• _Exercise data_
____________________

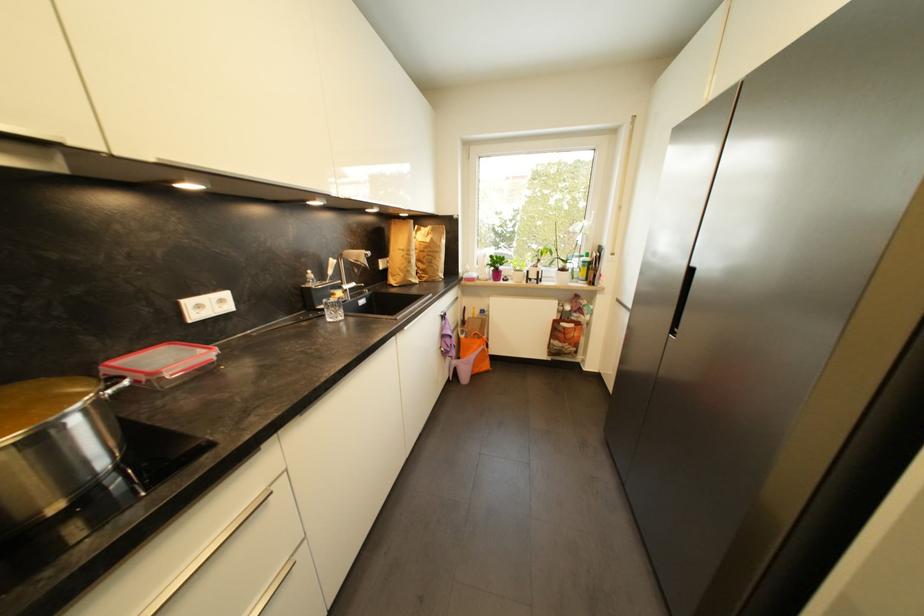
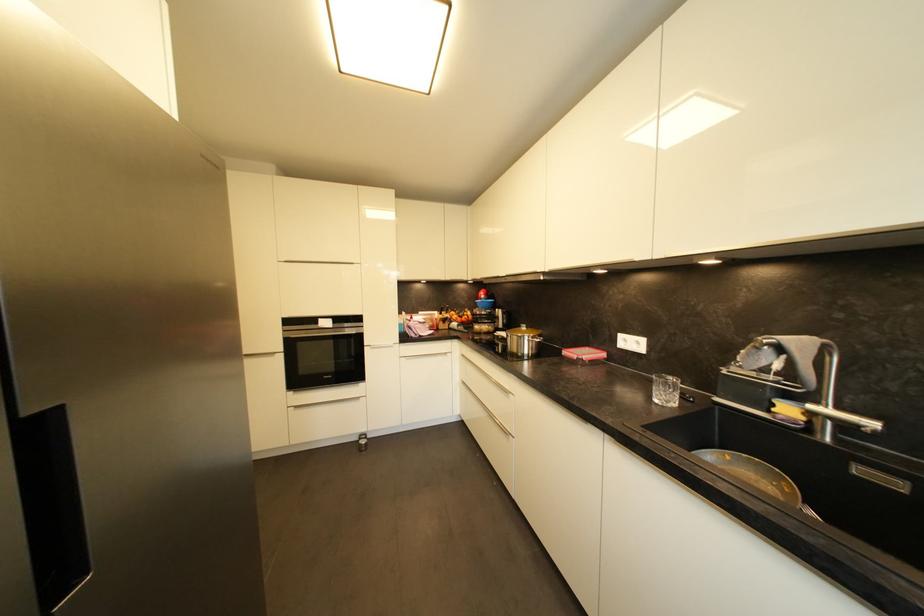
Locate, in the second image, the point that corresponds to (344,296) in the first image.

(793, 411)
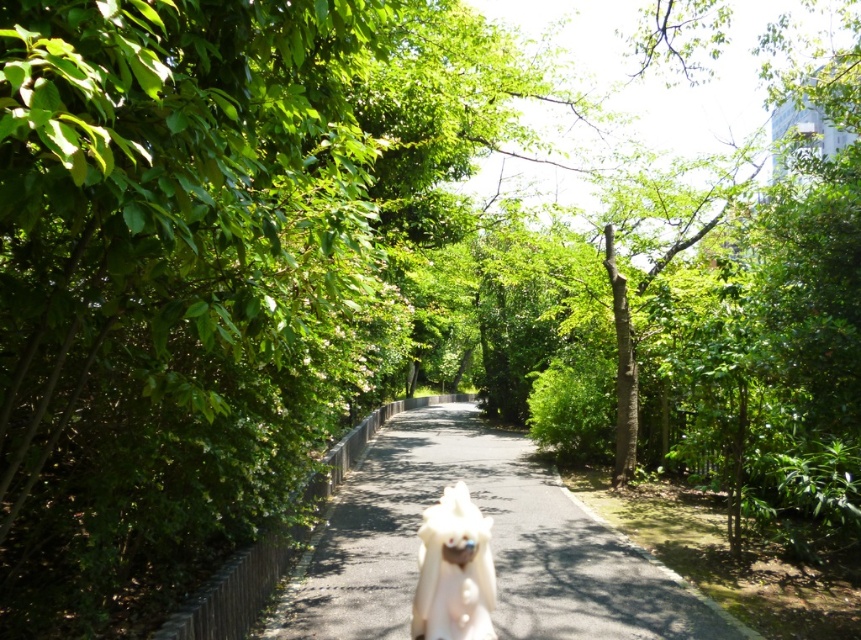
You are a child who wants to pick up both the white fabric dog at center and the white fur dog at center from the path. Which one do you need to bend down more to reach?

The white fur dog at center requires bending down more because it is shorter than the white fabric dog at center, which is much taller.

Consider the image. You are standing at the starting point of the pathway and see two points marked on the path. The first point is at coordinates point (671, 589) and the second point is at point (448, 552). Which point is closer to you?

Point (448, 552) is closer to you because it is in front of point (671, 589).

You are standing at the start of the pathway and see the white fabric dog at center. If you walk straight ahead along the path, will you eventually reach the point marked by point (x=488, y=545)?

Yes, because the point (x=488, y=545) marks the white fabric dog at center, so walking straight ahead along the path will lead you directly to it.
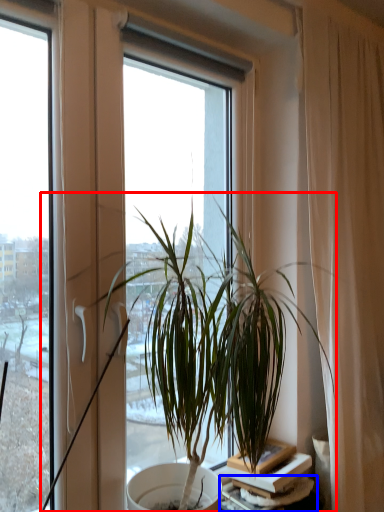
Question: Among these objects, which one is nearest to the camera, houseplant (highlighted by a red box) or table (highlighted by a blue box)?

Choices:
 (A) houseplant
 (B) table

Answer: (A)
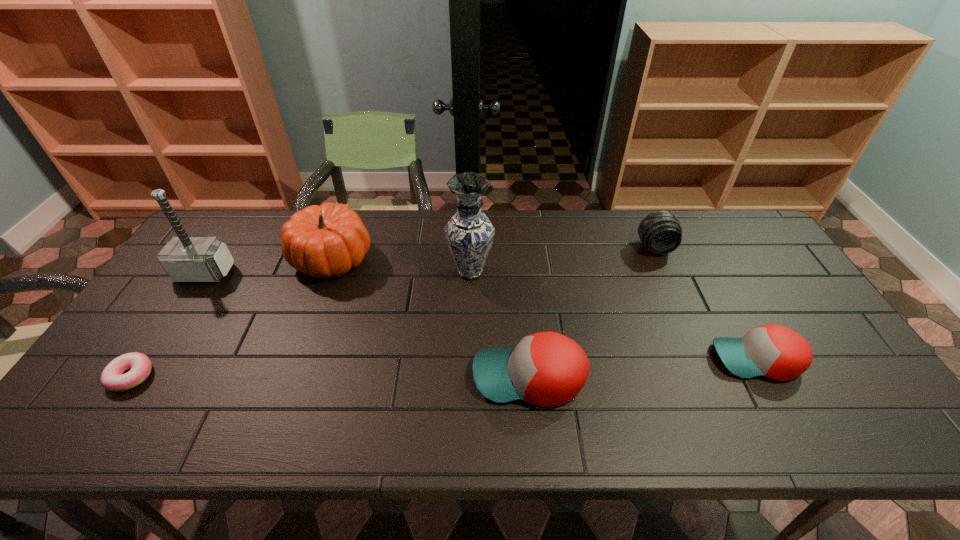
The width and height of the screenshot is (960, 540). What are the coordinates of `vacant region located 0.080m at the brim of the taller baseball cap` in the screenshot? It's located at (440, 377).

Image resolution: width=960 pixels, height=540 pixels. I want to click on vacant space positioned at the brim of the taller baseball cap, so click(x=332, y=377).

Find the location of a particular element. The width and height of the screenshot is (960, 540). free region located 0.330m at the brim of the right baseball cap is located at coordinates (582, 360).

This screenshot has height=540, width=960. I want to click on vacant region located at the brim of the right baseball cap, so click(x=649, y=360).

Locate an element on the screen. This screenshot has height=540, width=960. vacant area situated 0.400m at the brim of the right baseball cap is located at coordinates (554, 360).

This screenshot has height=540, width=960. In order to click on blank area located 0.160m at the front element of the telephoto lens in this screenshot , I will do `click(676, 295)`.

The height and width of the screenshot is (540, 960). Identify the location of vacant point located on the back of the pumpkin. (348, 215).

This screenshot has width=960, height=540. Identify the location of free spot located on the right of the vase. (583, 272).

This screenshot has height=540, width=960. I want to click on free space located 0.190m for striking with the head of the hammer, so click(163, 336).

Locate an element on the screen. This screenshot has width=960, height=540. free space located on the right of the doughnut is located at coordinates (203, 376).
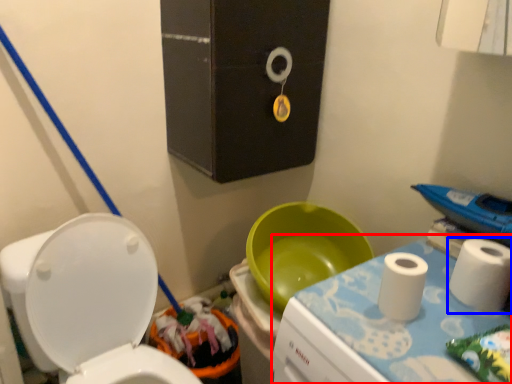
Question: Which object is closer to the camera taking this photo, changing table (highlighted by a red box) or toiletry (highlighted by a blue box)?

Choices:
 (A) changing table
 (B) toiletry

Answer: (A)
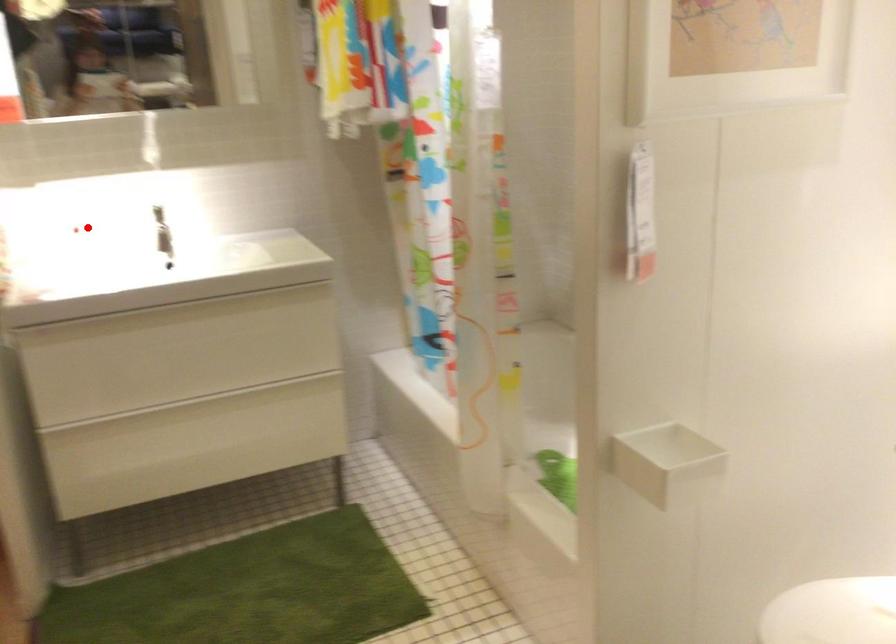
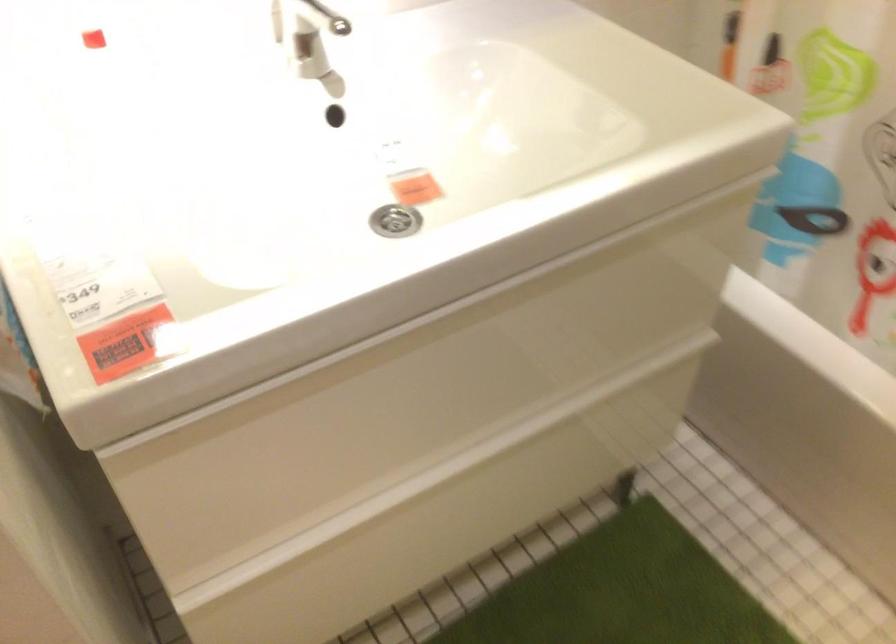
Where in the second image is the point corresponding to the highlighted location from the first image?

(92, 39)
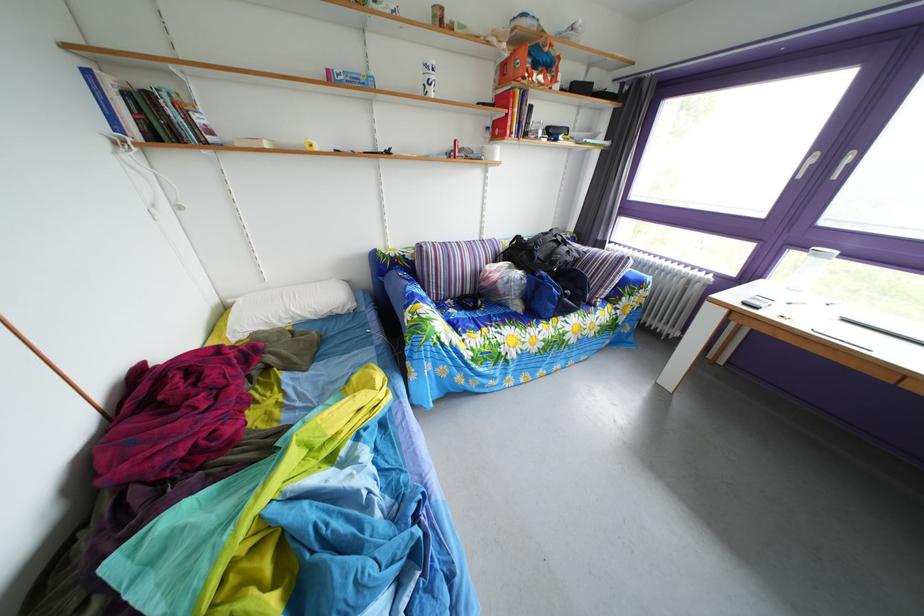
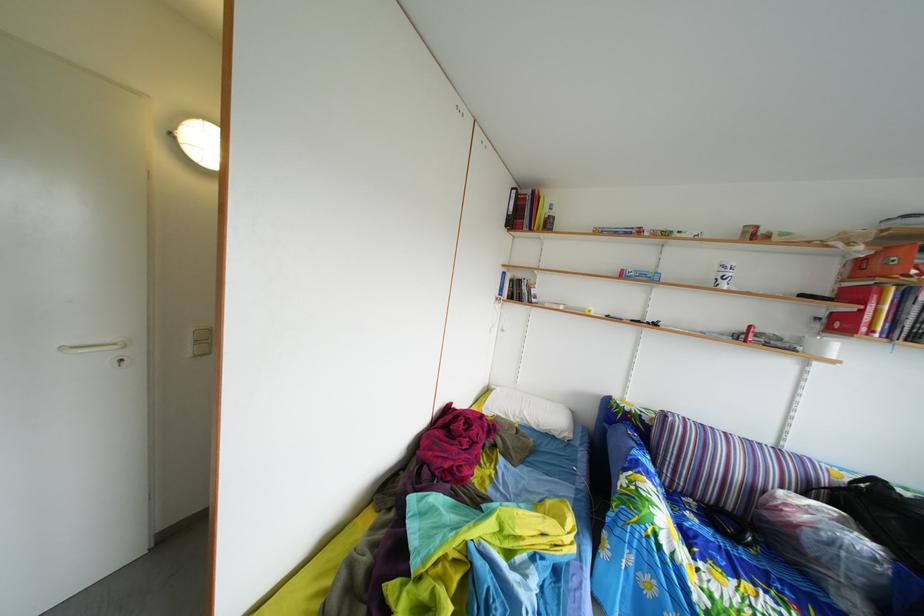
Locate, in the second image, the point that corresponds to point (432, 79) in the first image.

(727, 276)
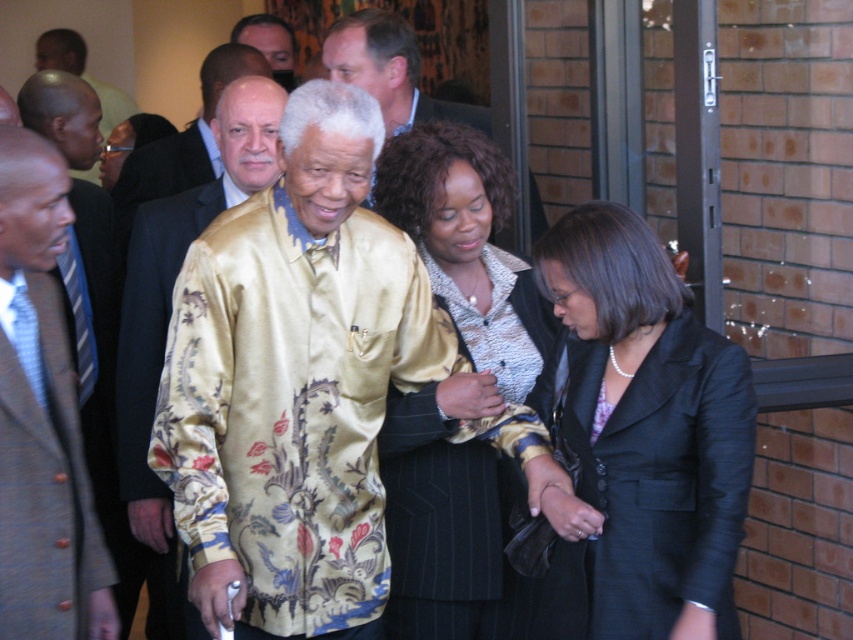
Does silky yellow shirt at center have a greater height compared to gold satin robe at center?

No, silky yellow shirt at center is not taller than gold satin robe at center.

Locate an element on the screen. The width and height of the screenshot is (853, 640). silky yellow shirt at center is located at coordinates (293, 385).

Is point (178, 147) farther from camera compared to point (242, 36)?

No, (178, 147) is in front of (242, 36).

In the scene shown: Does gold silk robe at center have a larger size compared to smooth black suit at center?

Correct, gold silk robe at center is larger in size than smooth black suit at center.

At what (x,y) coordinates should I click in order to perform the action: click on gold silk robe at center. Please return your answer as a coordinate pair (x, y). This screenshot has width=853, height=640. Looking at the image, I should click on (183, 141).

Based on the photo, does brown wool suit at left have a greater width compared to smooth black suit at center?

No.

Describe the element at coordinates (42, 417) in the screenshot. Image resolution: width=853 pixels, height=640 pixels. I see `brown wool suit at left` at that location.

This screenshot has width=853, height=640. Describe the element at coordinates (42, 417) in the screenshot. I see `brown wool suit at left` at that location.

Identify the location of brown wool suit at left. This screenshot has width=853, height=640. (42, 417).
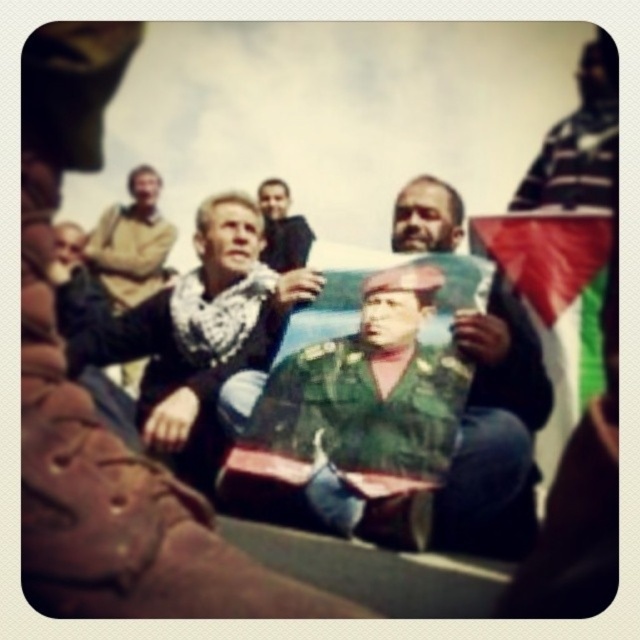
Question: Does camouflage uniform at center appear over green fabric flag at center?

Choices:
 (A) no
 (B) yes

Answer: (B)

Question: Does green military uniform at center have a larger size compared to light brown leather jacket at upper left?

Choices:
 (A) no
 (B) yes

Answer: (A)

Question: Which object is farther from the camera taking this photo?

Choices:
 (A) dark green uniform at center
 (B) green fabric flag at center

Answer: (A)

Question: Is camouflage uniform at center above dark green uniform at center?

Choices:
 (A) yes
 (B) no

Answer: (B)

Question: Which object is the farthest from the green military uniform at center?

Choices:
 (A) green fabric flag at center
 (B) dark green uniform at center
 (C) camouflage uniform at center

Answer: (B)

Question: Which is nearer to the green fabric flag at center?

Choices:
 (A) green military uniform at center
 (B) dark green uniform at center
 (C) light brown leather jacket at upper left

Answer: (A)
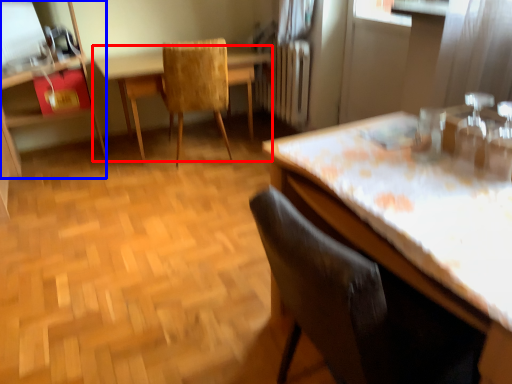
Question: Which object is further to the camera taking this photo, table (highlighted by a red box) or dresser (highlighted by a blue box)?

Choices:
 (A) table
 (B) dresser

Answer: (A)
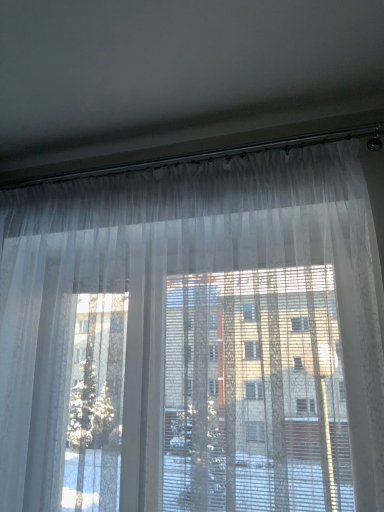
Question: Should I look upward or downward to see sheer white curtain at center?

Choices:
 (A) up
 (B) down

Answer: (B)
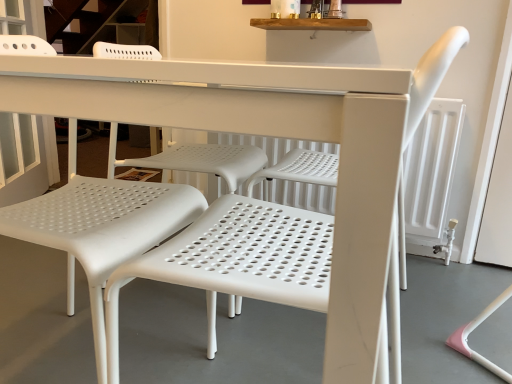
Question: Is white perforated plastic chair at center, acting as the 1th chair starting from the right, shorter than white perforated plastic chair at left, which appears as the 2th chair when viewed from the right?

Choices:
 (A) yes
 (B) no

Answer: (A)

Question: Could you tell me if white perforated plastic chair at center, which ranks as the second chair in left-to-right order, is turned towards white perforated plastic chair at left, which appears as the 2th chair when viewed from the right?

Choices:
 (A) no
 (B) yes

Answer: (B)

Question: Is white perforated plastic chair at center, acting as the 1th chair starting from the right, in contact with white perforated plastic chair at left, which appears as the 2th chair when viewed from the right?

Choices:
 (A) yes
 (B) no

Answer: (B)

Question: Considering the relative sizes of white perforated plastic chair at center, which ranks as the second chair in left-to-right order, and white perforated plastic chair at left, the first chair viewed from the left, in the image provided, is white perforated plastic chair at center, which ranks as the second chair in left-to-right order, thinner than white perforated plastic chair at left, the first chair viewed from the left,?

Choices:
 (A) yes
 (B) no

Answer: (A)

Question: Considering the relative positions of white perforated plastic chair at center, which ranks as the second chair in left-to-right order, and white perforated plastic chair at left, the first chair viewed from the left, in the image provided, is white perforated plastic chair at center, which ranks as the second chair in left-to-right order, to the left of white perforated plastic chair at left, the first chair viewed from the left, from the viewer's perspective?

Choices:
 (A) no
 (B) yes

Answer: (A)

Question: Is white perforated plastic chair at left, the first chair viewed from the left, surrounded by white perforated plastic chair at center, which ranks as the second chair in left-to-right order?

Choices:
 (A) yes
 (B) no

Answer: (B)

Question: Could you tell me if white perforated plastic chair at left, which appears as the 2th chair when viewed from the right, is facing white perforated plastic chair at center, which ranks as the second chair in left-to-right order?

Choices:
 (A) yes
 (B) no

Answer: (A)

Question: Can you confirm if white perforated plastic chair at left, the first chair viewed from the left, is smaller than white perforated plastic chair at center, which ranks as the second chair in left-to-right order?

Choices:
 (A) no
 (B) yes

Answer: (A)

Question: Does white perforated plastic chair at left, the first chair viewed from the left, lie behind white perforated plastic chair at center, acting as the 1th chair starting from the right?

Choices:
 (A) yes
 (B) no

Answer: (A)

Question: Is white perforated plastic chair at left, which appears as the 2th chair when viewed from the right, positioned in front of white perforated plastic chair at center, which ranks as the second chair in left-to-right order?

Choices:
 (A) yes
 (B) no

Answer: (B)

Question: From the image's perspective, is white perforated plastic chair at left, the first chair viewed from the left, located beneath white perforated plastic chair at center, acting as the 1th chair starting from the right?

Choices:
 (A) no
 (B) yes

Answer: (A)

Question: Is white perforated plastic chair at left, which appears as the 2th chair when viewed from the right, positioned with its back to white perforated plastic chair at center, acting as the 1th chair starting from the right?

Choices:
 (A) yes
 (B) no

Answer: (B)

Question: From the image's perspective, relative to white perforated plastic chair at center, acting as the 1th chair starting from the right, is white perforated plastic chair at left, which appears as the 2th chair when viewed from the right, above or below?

____________________

• _Aim_
Recast the records as a Markdown table with the columns "Row" and "Line". Include everything from the start of the records through the line containing "coordinates (554, 360).", inclusive. Number each row, skip blank lines, and leave the pictures out.

• _Result_
| Row | Line |
|---|---|
| 1 | Locate, in the second image, the point that corresponds to (344,296) in the first image. |
| 2 | (793, 411) |
| 3 | You are a child who wants to pick up both the white fabric dog at center and the white fur dog at center from the path. Which one do you need to bend down more to reach? |
| 4 | The white fur dog at center requires bending down more because it is shorter than the white fabric dog at center, which is much taller. |
| 5 | Consider the image. You are standing at the starting point of the pathway and see two points marked on the path. The first point is at coordinates point (671, 589) and the second point is at point (448, 552). Which point is closer to you? |
| 6 | Point (448, 552) is closer to you because it is in front of point (671, 589). |
| 7 | You are standing at the start of the pathway and see the white fabric dog at center. If you walk straight ahead along the path, will you eventually reach the point marked by point (x=488, y=545)? |
| 8 | Yes, because the point (x=488, y=545) marks the white fabric dog at center, so walking straight ahead along the path will lead you directly to it. |
| 9 | Question: Among these objects, which one is nearest to the camera, houseplant (highlighted by a red box) or table (highlighted by a blue box)? |
| 10 | Choices: |
| 11 |  (A) houseplant |
| 12 |  (B) table |
| 13 | Answer: (A) |
| 14 | The width and height of the screenshot is (960, 540). What are the coordinates of `vacant region located 0.080m at the brim of the taller baseball cap` in the screenshot? It's located at (440, 377). |
| 15 | Image resolution: width=960 pixels, height=540 pixels. I want to click on vacant space positioned at the brim of the taller baseball cap, so click(x=332, y=377). |
| 16 | Find the location of a particular element. The width and height of the screenshot is (960, 540). free region located 0.330m at the brim of the right baseball cap is located at coordinates (582, 360). |
| 17 | This screenshot has height=540, width=960. I want to click on vacant region located at the brim of the right baseball cap, so click(x=649, y=360). |
| 18 | Locate an element on the screen. This screenshot has height=540, width=960. vacant area situated 0.400m at the brim of the right baseball cap is located at coordinates (554, 360). |